[[ SOURCE DATA open ]]

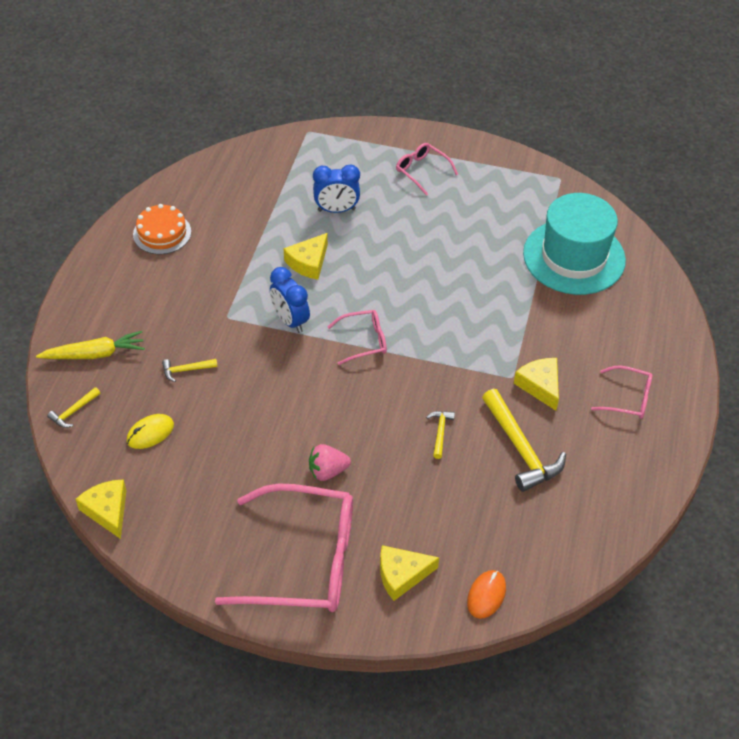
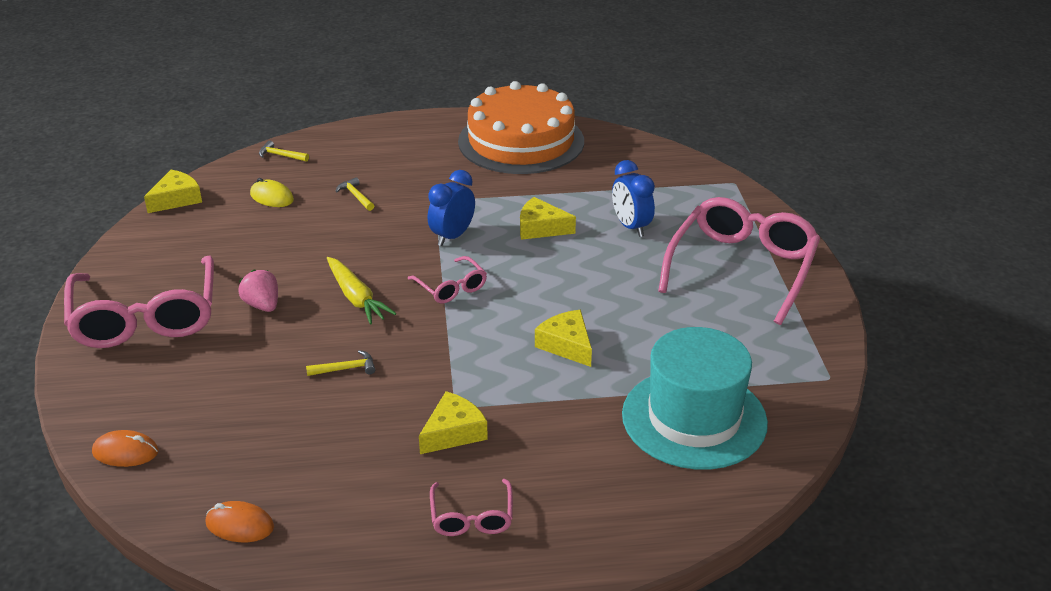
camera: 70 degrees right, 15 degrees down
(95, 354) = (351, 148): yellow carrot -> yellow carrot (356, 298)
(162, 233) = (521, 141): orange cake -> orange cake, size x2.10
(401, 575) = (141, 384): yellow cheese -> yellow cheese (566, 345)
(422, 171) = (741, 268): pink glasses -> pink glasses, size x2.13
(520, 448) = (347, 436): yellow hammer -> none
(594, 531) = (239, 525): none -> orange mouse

[[ SOURCE DATA closed ]]

Word for word, copy every line of the data, excluding any pictures.

camera: 70 degrees right, 15 degrees down
(95, 354) = (351, 148): yellow carrot -> yellow carrot (356, 298)
(162, 233) = (521, 141): orange cake -> orange cake, size x2.10
(401, 575) = (141, 384): yellow cheese -> yellow cheese (566, 345)
(422, 171) = (741, 268): pink glasses -> pink glasses, size x2.13
(520, 448) = (347, 436): yellow hammer -> none
(594, 531) = (239, 525): none -> orange mouse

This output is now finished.